Should a line in the entries below contain "huevo", return that line.

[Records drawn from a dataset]

★ ★ ★ ★ ★

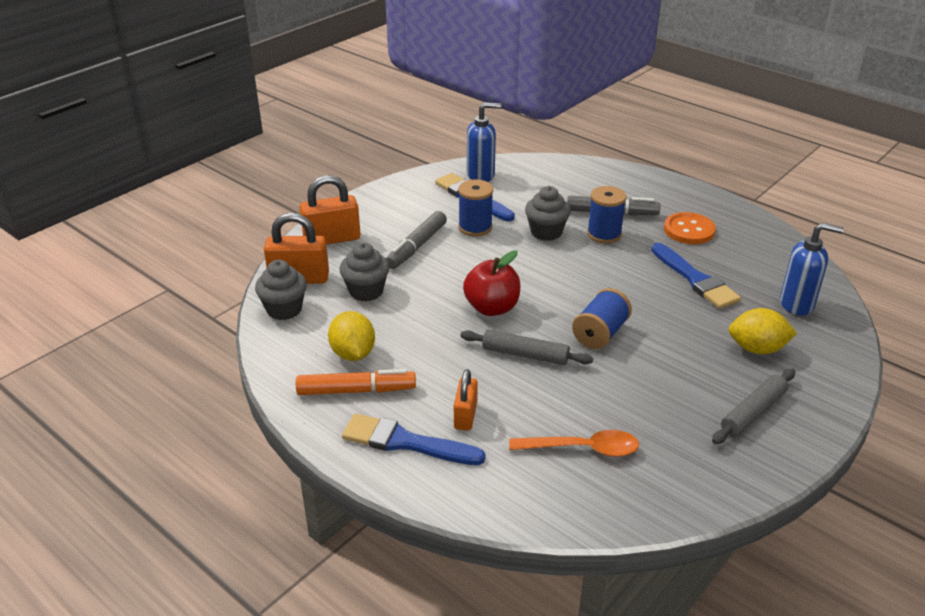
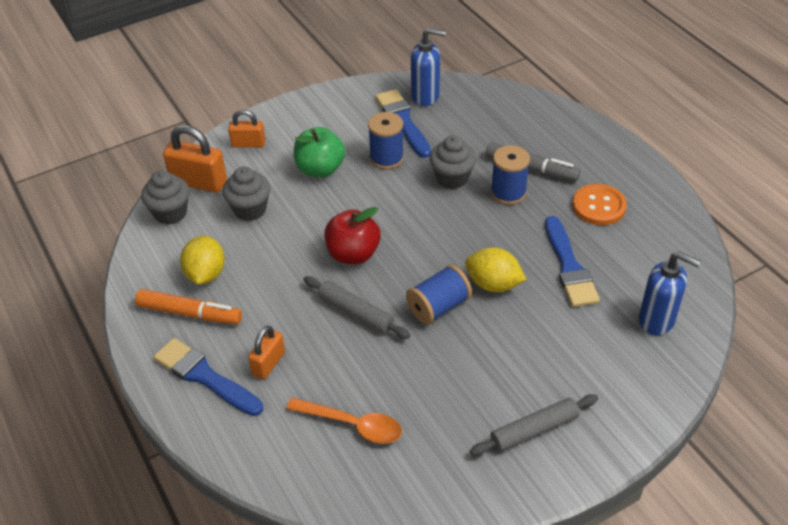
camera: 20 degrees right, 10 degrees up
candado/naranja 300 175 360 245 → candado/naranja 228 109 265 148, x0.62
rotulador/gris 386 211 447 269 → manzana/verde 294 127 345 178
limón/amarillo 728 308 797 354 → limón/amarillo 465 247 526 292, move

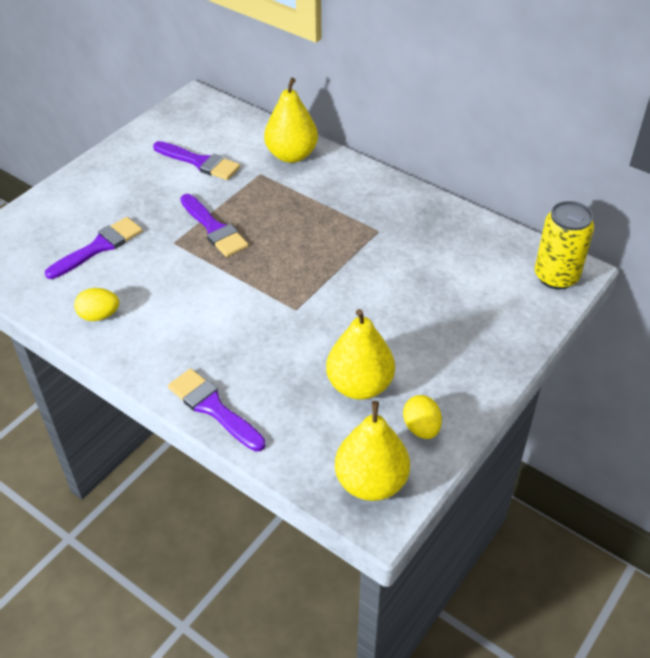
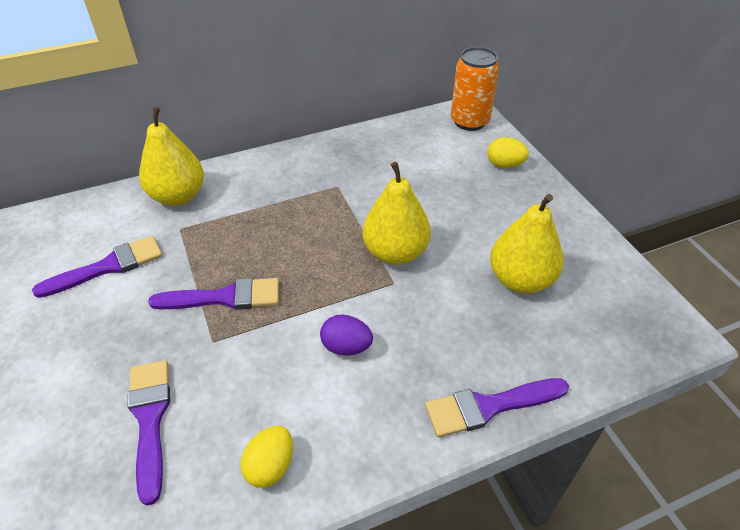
camera: 60 degrees left, 0 degrees up
- → huevo/morado 320 315 373 355
pera/amarillo 335 401 410 501 → pera/amarillo 363 162 431 265, move
lata/amarillo 535 201 594 289 → lata/naranja 451 47 499 131
huevo/amarillo 403 395 442 439 → huevo/amarillo 487 137 529 168, move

★ ★ ★ ★ ★

ANSWER TO THIS TASK
- → huevo/morado 320 315 373 355
huevo/amarillo 403 395 442 439 → huevo/amarillo 487 137 529 168, move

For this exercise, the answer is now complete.